• Recorded data:
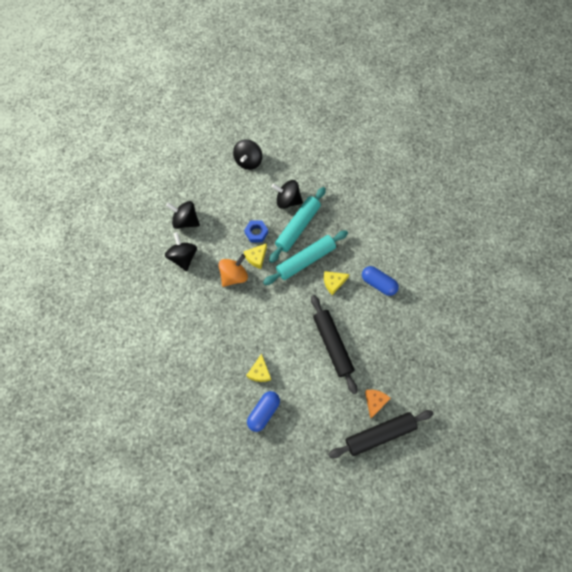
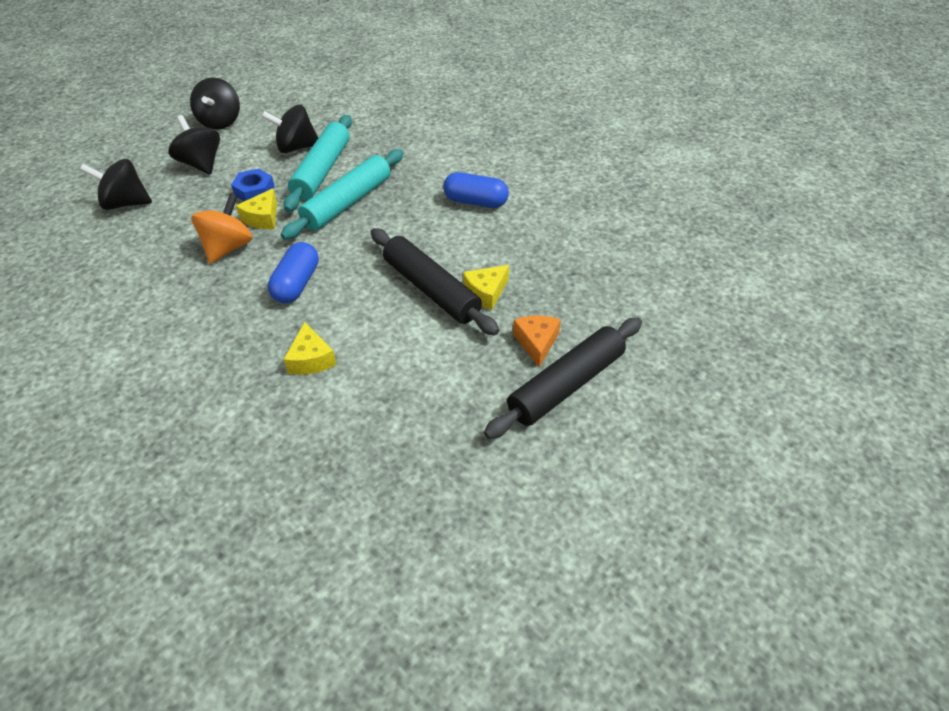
camera: 20 degrees left, 20 degrees down
(183, 257) = (129, 246): black spinning top -> black spinning top (201, 164)
(264, 412) = (337, 415): blue capsule -> blue capsule (297, 284)
(333, 283) = (403, 217): yellow cheese -> yellow cheese (486, 292)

• Exercise instructions: Starting at the line where "(264, 412) = (337, 415): blue" appears, write out every line exactly as it stands until the listing ends, and add nothing.

• Written solution:
(264, 412) = (337, 415): blue capsule -> blue capsule (297, 284)
(333, 283) = (403, 217): yellow cheese -> yellow cheese (486, 292)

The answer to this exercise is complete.